BEGIN
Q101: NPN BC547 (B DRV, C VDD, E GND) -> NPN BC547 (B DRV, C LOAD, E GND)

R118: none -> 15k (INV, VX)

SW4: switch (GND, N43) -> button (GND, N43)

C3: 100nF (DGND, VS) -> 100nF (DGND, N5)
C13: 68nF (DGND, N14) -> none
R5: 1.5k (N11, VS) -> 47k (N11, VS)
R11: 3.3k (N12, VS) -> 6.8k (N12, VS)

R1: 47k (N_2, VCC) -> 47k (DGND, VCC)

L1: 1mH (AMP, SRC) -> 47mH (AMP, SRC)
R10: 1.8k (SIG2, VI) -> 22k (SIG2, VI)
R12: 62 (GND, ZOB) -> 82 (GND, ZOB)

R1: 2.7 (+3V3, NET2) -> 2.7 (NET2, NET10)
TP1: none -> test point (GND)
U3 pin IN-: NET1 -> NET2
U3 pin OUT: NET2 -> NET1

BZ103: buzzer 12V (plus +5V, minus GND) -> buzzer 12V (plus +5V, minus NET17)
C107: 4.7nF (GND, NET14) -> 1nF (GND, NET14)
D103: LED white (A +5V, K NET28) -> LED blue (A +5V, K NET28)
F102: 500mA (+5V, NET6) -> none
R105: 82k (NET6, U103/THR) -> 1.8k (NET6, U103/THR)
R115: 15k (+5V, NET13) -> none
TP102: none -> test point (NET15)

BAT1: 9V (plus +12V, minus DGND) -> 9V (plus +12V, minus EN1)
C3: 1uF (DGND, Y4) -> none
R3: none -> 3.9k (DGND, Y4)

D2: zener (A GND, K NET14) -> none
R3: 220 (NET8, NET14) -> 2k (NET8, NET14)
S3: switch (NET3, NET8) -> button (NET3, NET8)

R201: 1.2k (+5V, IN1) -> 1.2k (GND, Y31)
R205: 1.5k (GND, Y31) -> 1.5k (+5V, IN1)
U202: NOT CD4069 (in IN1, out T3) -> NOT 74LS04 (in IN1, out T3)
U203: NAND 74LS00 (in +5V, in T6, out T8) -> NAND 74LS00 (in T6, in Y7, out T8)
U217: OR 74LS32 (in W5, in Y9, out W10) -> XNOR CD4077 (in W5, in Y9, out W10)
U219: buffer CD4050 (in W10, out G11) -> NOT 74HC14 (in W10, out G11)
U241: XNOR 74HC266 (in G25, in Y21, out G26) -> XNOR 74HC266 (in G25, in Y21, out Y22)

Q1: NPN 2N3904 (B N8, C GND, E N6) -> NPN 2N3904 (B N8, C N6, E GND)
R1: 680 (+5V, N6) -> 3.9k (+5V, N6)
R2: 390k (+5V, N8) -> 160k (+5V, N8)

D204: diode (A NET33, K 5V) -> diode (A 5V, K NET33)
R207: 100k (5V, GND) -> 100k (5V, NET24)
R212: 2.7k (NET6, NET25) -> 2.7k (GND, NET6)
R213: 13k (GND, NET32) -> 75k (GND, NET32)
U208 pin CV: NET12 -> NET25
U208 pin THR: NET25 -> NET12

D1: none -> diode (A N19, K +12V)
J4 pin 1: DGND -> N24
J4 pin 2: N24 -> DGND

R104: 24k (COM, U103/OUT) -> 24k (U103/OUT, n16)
END
== Problem description ==
Please repeat word for word the lines above that run from the beginning through the line containing "R213: 13k (GND, NET32) -> 75k (GND, NET32)", keeping both the first and that last line.

== Answer below ==
Q101: NPN BC547 (B DRV, C VDD, E GND) -> NPN BC547 (B DRV, C LOAD, E GND)

R118: none -> 15k (INV, VX)

SW4: switch (GND, N43) -> button (GND, N43)

C3: 100nF (DGND, VS) -> 100nF (DGND, N5)
C13: 68nF (DGND, N14) -> none
R5: 1.5k (N11, VS) -> 47k (N11, VS)
R11: 3.3k (N12, VS) -> 6.8k (N12, VS)

R1: 47k (N_2, VCC) -> 47k (DGND, VCC)

L1: 1mH (AMP, SRC) -> 47mH (AMP, SRC)
R10: 1.8k (SIG2, VI) -> 22k (SIG2, VI)
R12: 62 (GND, ZOB) -> 82 (GND, ZOB)

R1: 2.7 (+3V3, NET2) -> 2.7 (NET2, NET10)
TP1: none -> test point (GND)
U3 pin IN-: NET1 -> NET2
U3 pin OUT: NET2 -> NET1

BZ103: buzzer 12V (plus +5V, minus GND) -> buzzer 12V (plus +5V, minus NET17)
C107: 4.7nF (GND, NET14) -> 1nF (GND, NET14)
D103: LED white (A +5V, K NET28) -> LED blue (A +5V, K NET28)
F102: 500mA (+5V, NET6) -> none
R105: 82k (NET6, U103/THR) -> 1.8k (NET6, U103/THR)
R115: 15k (+5V, NET13) -> none
TP102: none -> test point (NET15)

BAT1: 9V (plus +12V, minus DGND) -> 9V (plus +12V, minus EN1)
C3: 1uF (DGND, Y4) -> none
R3: none -> 3.9k (DGND, Y4)

D2: zener (A GND, K NET14) -> none
R3: 220 (NET8, NET14) -> 2k (NET8, NET14)
S3: switch (NET3, NET8) -> button (NET3, NET8)

R201: 1.2k (+5V, IN1) -> 1.2k (GND, Y31)
R205: 1.5k (GND, Y31) -> 1.5k (+5V, IN1)
U202: NOT CD4069 (in IN1, out T3) -> NOT 74LS04 (in IN1, out T3)
U203: NAND 74LS00 (in +5V, in T6, out T8) -> NAND 74LS00 (in T6, in Y7, out T8)
U217: OR 74LS32 (in W5, in Y9, out W10) -> XNOR CD4077 (in W5, in Y9, out W10)
U219: buffer CD4050 (in W10, out G11) -> NOT 74HC14 (in W10, out G11)
U241: XNOR 74HC266 (in G25, in Y21, out G26) -> XNOR 74HC266 (in G25, in Y21, out Y22)

Q1: NPN 2N3904 (B N8, C GND, E N6) -> NPN 2N3904 (B N8, C N6, E GND)
R1: 680 (+5V, N6) -> 3.9k (+5V, N6)
R2: 390k (+5V, N8) -> 160k (+5V, N8)

D204: diode (A NET33, K 5V) -> diode (A 5V, K NET33)
R207: 100k (5V, GND) -> 100k (5V, NET24)
R212: 2.7k (NET6, NET25) -> 2.7k (GND, NET6)
R213: 13k (GND, NET32) -> 75k (GND, NET32)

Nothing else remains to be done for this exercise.